AIM OF THE TASK -
Of the records that follow, copy only the lines from the line containing "D201: LED (A VS, K GND) -> none" to the line containing "U19: NAND 74HC00", both included, exactly as written.

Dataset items
• • •

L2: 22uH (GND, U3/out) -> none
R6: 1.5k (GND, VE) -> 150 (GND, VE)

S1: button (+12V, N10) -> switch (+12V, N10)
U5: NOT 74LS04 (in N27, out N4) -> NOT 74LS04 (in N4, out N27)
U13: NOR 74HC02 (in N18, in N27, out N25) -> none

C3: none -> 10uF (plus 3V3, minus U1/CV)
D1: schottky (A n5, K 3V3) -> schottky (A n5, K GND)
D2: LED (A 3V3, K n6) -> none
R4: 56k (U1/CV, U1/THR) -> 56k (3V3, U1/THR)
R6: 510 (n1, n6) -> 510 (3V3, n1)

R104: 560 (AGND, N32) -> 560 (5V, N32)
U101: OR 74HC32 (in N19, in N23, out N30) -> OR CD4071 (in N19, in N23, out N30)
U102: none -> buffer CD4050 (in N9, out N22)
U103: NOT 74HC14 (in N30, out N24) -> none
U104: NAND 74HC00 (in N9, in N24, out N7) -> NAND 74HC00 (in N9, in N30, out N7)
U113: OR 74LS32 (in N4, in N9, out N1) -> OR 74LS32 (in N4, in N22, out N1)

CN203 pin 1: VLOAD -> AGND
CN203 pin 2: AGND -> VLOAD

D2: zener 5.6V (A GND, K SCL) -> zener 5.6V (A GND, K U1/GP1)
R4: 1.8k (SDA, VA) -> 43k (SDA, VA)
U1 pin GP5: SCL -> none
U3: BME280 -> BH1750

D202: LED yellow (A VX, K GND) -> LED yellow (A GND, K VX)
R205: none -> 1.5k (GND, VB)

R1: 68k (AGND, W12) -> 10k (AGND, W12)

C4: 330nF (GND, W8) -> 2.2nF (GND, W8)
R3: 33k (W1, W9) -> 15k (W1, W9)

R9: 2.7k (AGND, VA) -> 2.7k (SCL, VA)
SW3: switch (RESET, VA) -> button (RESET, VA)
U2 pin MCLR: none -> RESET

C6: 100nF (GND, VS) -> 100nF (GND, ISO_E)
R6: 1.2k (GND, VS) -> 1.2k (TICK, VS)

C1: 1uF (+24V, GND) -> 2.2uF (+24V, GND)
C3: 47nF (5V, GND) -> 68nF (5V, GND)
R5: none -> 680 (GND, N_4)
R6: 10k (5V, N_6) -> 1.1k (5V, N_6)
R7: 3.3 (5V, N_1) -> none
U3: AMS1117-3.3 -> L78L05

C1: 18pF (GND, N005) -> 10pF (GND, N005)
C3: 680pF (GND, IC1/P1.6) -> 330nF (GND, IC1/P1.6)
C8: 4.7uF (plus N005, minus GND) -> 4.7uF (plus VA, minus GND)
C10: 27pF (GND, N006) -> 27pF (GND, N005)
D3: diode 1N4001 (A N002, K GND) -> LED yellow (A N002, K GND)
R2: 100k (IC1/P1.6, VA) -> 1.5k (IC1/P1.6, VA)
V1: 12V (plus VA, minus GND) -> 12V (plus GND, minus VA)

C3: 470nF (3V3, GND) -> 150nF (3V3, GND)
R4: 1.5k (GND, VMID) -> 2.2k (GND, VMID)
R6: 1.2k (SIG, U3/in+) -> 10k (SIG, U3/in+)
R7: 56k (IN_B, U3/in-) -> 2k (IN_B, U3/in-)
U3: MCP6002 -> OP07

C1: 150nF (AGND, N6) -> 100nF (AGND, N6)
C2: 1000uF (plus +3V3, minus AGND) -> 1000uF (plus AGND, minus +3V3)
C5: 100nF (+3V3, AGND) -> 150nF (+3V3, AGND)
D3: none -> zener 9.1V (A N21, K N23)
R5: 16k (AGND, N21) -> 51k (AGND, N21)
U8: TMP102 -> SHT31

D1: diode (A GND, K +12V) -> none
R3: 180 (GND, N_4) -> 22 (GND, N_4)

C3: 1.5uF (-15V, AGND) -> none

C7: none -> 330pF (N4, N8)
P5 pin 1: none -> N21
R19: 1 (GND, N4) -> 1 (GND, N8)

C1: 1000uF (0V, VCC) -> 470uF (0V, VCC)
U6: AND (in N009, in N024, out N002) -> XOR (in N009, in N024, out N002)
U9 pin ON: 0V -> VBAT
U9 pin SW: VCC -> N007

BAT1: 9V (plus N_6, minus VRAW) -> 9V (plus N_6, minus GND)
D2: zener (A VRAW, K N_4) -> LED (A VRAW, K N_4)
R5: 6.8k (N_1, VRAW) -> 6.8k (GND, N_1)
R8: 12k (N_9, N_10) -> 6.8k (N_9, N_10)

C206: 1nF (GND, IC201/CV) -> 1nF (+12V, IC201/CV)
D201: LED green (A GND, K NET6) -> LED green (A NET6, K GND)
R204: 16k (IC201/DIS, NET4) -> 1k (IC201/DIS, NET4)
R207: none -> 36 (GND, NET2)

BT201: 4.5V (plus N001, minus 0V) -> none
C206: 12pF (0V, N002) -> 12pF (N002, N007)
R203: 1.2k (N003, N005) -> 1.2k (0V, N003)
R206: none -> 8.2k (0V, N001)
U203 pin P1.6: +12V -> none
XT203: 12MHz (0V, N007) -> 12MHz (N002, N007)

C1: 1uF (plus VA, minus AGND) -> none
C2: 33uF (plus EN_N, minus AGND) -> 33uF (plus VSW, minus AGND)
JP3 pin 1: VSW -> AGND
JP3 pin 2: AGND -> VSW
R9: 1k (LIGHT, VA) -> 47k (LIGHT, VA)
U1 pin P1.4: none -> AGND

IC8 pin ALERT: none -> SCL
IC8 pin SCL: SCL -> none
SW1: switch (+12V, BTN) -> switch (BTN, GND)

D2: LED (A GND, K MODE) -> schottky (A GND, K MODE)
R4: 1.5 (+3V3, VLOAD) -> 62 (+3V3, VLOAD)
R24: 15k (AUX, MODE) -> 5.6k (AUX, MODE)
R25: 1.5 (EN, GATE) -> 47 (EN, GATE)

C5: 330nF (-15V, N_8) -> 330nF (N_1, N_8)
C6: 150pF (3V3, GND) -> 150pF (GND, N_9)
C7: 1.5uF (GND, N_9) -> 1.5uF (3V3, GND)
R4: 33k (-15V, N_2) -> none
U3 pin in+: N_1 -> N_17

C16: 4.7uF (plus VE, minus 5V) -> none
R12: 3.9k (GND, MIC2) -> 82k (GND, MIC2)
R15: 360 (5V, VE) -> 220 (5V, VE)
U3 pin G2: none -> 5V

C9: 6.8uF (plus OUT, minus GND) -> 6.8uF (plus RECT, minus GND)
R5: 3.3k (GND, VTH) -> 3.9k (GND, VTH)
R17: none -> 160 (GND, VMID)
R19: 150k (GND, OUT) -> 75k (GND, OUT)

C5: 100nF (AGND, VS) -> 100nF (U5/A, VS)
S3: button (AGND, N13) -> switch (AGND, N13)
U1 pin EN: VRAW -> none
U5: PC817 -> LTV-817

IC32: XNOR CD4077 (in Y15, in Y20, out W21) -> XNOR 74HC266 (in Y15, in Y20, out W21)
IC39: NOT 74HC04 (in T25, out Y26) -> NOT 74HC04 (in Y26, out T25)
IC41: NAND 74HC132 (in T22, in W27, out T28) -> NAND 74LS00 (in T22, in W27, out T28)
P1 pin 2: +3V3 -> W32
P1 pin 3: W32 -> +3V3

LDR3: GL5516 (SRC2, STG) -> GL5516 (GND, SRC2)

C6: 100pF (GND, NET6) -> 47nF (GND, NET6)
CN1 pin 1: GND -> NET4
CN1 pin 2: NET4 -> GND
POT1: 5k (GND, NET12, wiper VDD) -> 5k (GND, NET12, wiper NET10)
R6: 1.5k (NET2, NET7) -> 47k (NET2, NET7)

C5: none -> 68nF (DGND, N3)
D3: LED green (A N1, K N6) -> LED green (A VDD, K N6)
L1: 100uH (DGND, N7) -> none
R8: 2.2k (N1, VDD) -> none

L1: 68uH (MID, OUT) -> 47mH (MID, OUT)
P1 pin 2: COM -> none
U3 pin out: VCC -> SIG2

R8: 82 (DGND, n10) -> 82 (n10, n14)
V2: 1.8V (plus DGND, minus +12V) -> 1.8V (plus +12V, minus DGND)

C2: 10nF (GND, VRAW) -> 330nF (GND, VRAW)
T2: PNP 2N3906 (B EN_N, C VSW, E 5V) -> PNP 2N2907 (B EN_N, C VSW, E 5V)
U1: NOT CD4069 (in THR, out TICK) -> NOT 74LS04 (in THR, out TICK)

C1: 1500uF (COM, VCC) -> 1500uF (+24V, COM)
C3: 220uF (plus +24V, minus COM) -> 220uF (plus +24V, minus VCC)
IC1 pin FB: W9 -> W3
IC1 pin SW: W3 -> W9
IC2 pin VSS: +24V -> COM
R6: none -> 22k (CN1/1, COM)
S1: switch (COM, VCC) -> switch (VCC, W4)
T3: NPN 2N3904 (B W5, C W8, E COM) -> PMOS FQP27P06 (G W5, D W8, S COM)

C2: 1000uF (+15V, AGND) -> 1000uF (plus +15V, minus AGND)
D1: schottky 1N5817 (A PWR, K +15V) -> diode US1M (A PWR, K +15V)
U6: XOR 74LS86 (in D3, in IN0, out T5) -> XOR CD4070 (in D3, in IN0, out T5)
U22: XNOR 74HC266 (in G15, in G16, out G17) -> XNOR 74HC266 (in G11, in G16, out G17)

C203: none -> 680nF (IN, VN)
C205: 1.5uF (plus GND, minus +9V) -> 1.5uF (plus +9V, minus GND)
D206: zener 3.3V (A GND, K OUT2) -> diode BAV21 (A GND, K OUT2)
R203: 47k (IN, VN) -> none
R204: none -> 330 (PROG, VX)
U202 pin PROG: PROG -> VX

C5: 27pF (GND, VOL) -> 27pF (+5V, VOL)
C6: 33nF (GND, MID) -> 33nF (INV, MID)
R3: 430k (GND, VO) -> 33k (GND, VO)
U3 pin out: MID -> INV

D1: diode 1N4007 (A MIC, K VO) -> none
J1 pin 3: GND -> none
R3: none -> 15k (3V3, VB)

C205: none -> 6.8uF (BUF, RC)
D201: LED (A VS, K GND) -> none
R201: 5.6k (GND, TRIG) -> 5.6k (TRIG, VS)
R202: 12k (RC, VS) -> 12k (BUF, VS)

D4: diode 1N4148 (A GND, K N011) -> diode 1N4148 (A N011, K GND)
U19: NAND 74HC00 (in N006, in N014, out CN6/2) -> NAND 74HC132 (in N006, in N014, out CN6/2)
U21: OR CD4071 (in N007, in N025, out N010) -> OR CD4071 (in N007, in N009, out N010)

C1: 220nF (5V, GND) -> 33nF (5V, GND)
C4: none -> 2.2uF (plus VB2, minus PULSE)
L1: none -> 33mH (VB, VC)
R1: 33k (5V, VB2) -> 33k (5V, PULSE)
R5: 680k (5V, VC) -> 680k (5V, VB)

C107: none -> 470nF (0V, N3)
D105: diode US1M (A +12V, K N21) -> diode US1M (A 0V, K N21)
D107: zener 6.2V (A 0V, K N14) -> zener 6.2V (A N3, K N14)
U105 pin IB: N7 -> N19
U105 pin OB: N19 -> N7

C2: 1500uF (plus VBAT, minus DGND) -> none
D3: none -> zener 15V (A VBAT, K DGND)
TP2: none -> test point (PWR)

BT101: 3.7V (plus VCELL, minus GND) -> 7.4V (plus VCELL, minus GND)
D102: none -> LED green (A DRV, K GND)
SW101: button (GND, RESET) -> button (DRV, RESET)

• • •

RESPONSE BOX -
D201: LED (A VS, K GND) -> none
R201: 5.6k (GND, TRIG) -> 5.6k (TRIG, VS)
R202: 12k (RC, VS) -> 12k (BUF, VS)

D4: diode 1N4148 (A GND, K N011) -> diode 1N4148 (A N011, K GND)
U19: NAND 74HC00 (in N006, in N014, out CN6/2) -> NAND 74HC132 (in N006, in N014, out CN6/2)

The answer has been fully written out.